Find all lines in the listing that include the word "degrees", then copy them.

- [Dataset entries]:
*****
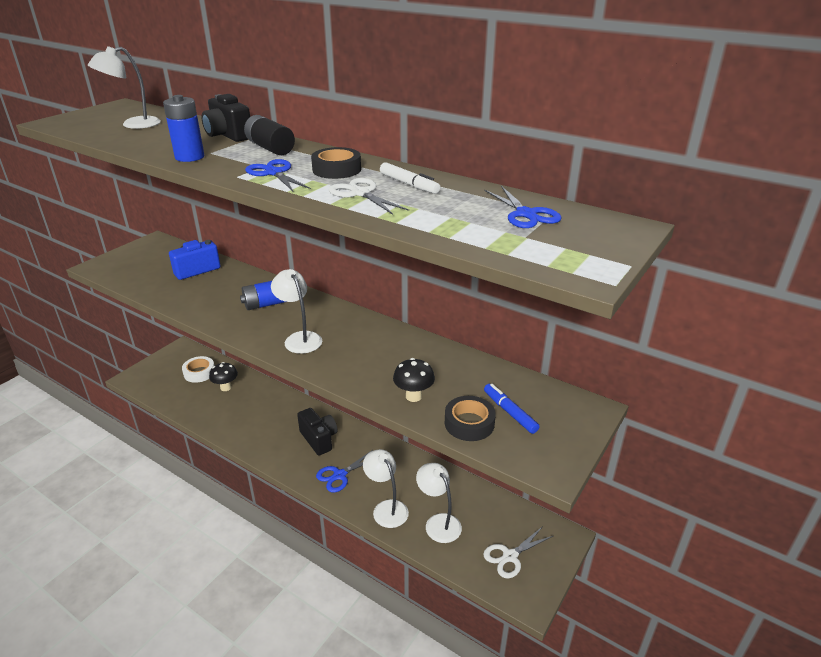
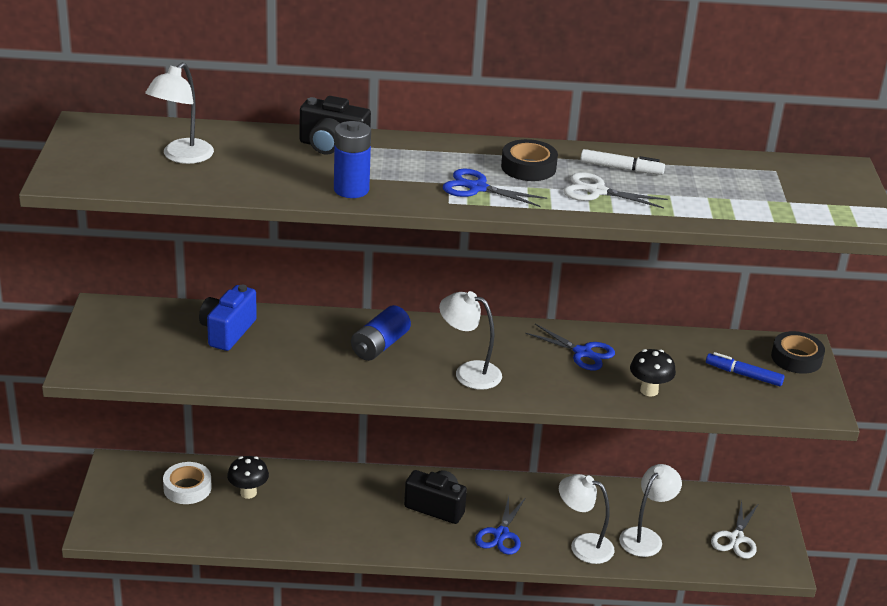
camera: 35 degrees left, 0 degrees up
(270, 148) = (412, 154): black battery -> none
(438, 522) = (645, 537): white lamp -> white lamp turned 105 degrees clockwise
(469, 423) = (722, 397): black tape -> black tape (796, 358)
(526, 214) = (759, 177): blue scissors -> blue scissors (583, 353)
*****
- [Answer for the task]:
camera: 35 degrees left, 0 degrees up
(438, 522) = (645, 537): white lamp -> white lamp turned 105 degrees clockwise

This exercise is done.